*** RECORDS FOR PROCESSING Section Begins ***

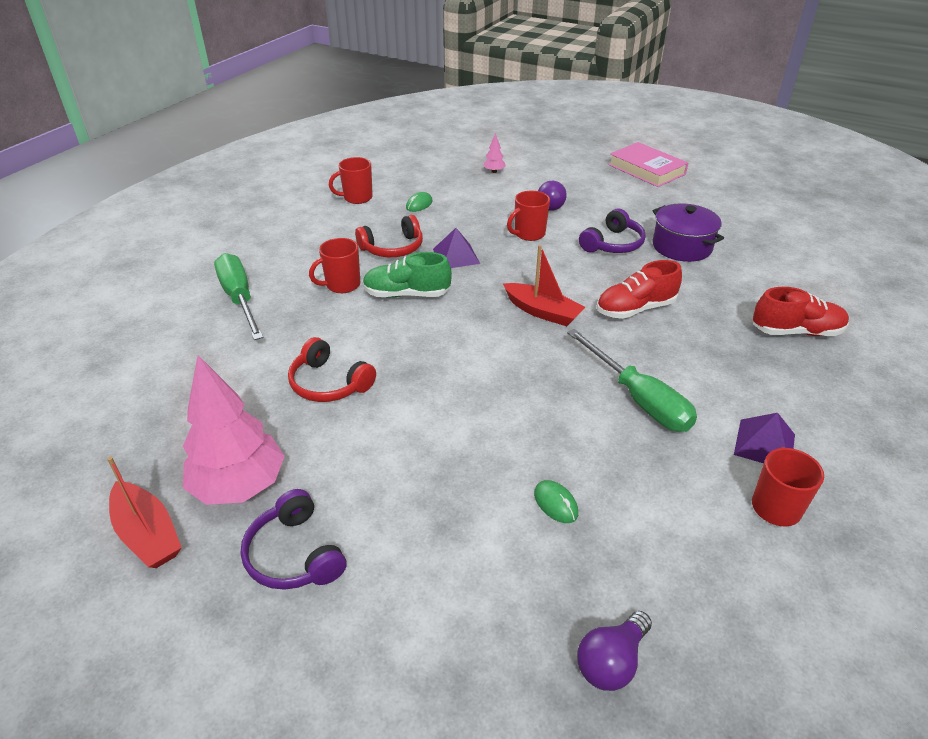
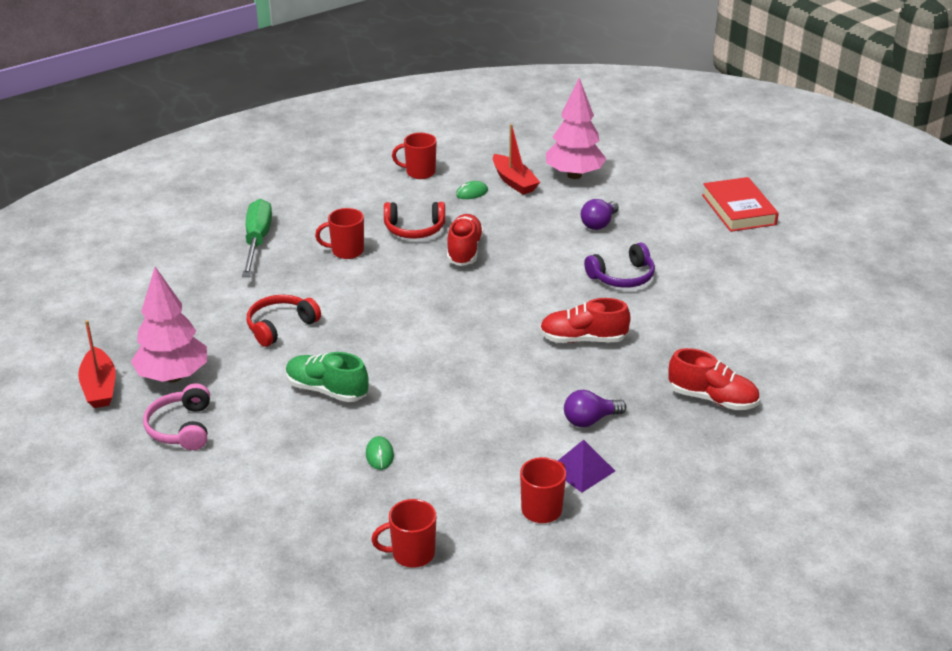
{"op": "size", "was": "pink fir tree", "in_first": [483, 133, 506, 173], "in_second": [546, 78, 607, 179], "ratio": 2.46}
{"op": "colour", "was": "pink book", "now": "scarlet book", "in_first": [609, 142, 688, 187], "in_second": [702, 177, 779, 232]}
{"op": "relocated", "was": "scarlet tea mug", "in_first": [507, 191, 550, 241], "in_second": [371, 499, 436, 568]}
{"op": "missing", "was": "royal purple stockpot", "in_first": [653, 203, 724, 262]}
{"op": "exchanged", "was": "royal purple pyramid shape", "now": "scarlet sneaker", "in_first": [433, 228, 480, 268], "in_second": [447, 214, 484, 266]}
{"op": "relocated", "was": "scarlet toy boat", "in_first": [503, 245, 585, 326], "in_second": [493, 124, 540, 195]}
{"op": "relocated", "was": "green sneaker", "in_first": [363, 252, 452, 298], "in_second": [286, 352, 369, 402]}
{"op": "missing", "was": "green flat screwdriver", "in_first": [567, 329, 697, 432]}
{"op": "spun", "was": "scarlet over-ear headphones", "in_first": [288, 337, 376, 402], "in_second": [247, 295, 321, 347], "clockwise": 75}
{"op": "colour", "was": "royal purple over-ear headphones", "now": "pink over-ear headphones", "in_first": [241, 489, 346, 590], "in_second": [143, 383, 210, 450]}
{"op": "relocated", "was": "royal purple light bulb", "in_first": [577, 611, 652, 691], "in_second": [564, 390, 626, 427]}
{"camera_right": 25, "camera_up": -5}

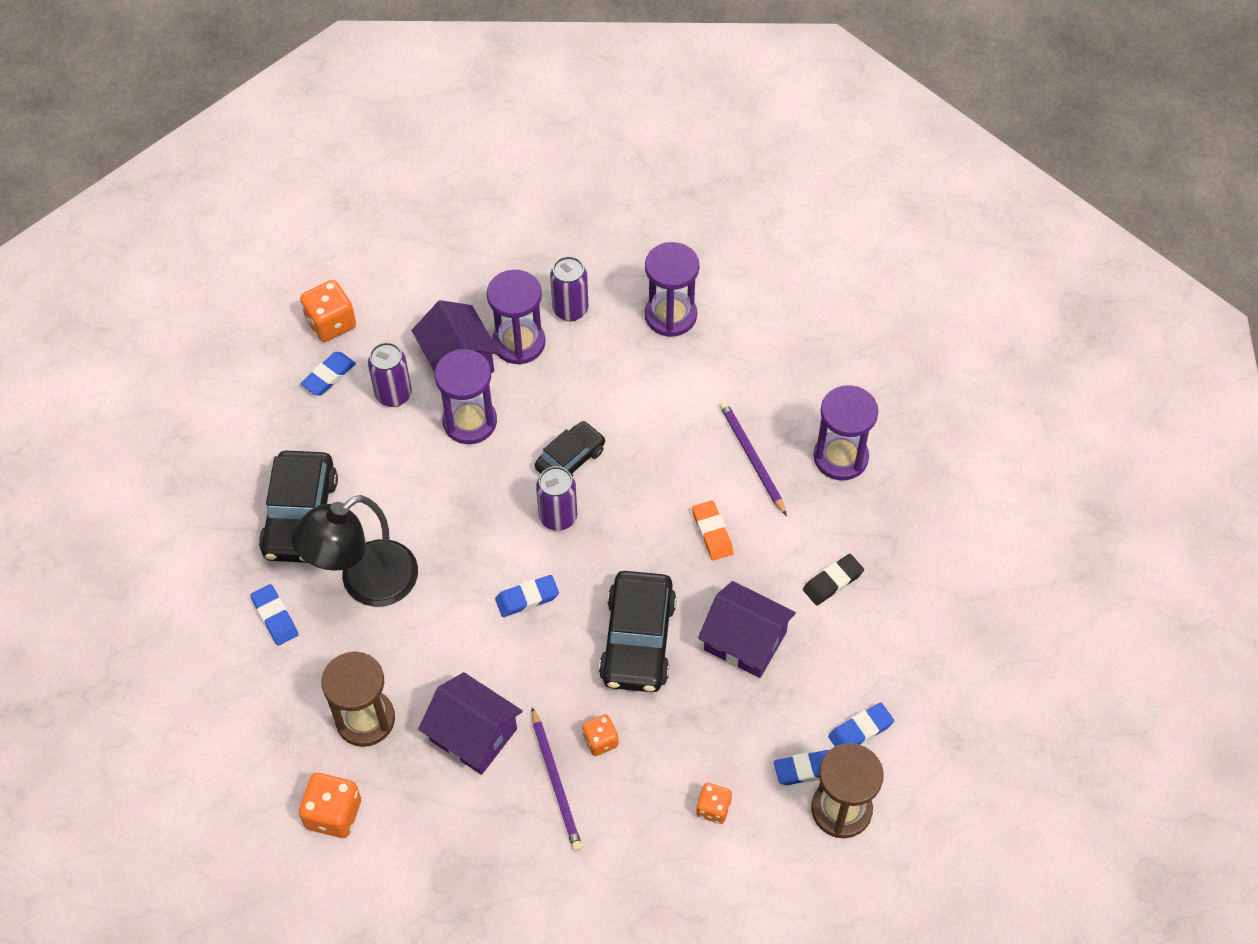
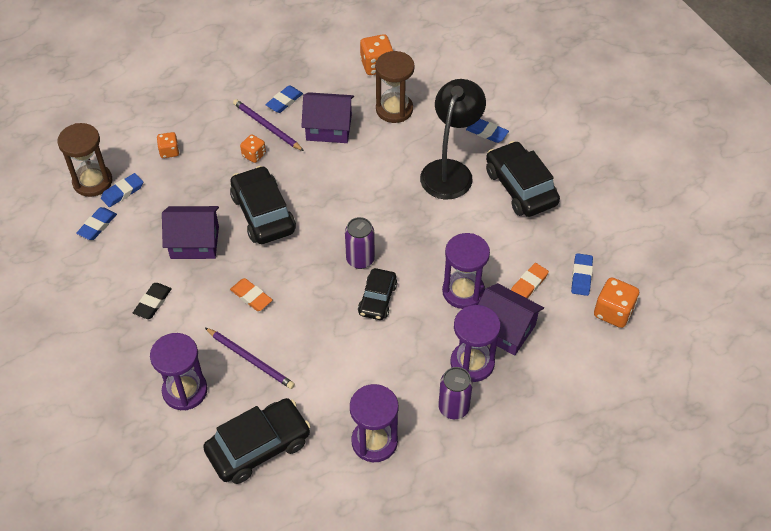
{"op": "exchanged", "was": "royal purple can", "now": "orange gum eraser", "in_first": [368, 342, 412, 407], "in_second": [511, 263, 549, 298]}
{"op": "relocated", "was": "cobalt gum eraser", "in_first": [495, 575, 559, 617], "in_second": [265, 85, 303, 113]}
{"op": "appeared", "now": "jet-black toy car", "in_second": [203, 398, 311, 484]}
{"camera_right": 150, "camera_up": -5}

*** RECORDS FOR PROCESSING Section Ends ***

Copy each line above that contains the string "missing".

ANSWER TO THE PROBLEM:
{"op": "missing", "was": "royal purple stockpot", "in_first": [653, 203, 724, 262]}
{"op": "missing", "was": "green flat screwdriver", "in_first": [567, 329, 697, 432]}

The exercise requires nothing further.